Supplied information START

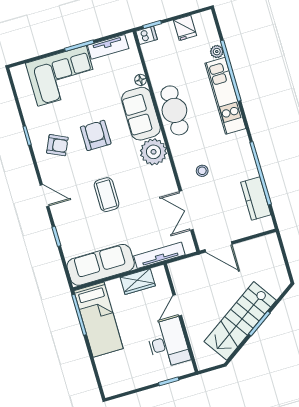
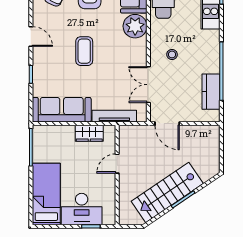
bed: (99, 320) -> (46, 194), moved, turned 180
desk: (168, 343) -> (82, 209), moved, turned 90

Supplied information END
Supplied information START

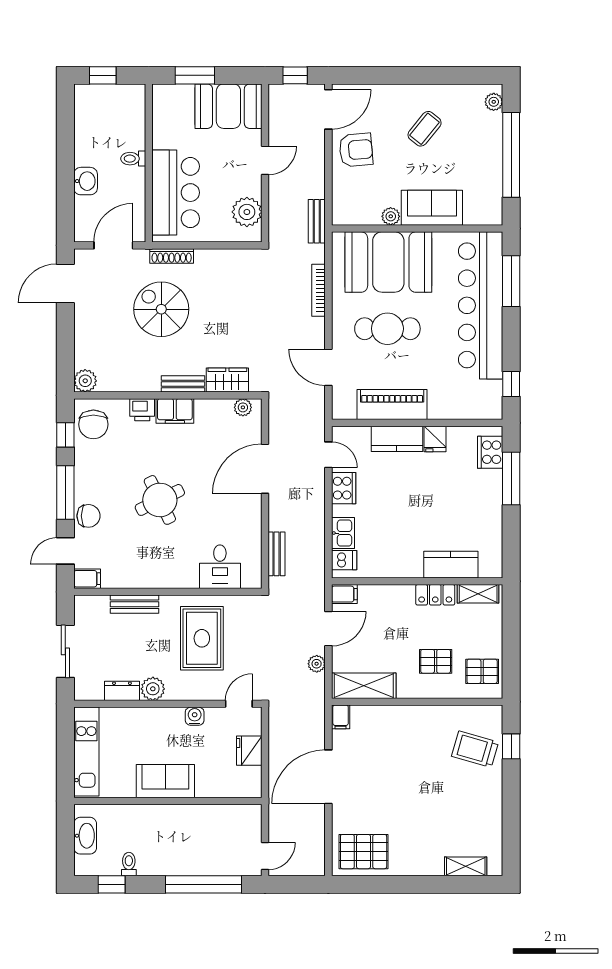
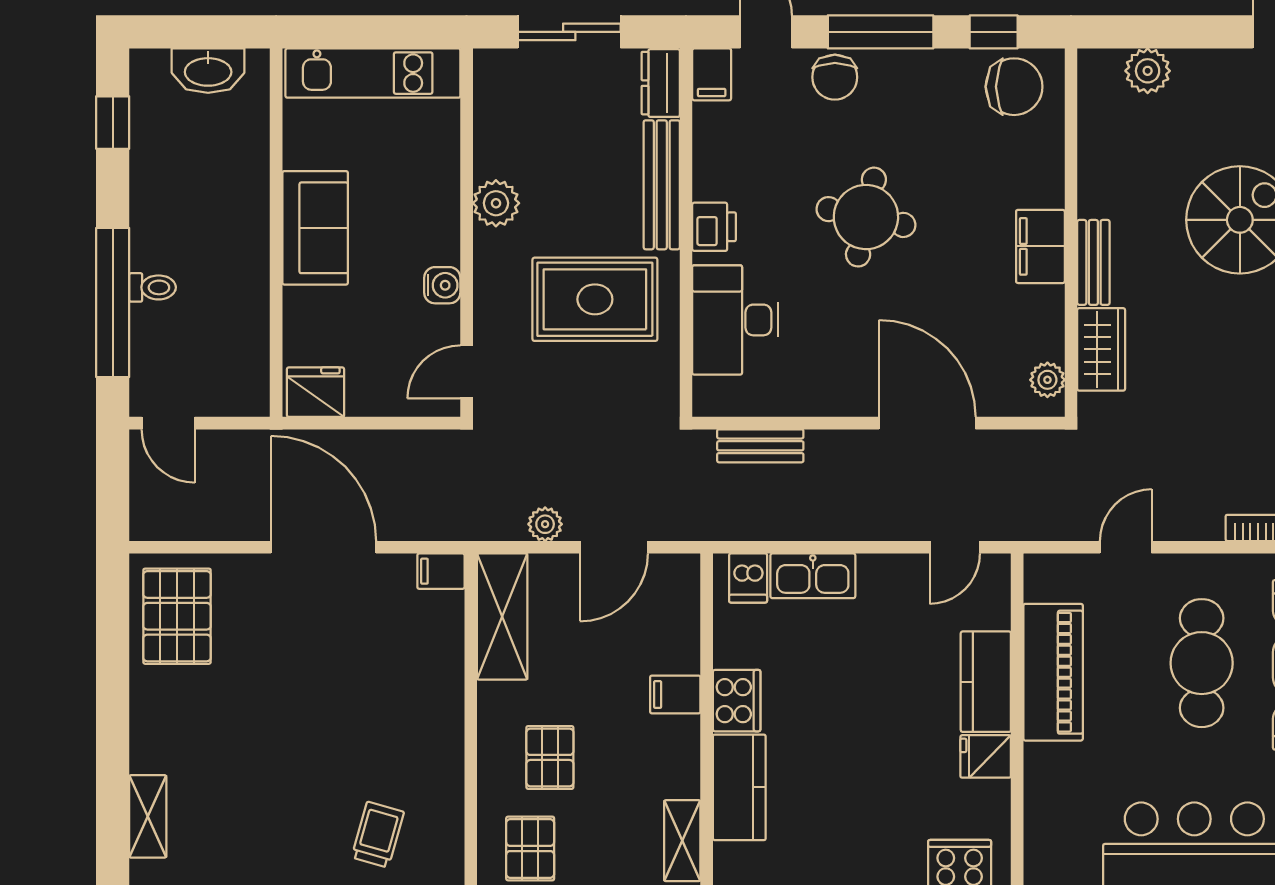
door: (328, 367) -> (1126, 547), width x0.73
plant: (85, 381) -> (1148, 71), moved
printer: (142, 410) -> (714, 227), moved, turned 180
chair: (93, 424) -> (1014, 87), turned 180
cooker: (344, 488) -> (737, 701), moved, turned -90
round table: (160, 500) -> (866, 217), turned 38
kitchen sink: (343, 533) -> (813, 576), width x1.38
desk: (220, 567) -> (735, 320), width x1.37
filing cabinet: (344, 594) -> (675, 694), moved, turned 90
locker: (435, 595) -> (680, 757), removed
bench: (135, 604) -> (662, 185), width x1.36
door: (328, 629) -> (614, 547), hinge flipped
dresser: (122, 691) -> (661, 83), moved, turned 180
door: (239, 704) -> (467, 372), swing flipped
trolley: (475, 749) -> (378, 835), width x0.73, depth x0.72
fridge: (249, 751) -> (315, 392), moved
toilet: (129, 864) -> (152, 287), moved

Supplied information END

Directions for this task ▸ From the material above, copy out every line bearing the string "width".

Written solution ▸
door: (328, 367) -> (1126, 547), width x0.73
kitchen sink: (343, 533) -> (813, 576), width x1.38
desk: (220, 567) -> (735, 320), width x1.37
bench: (135, 604) -> (662, 185), width x1.36
trolley: (475, 749) -> (378, 835), width x0.73, depth x0.72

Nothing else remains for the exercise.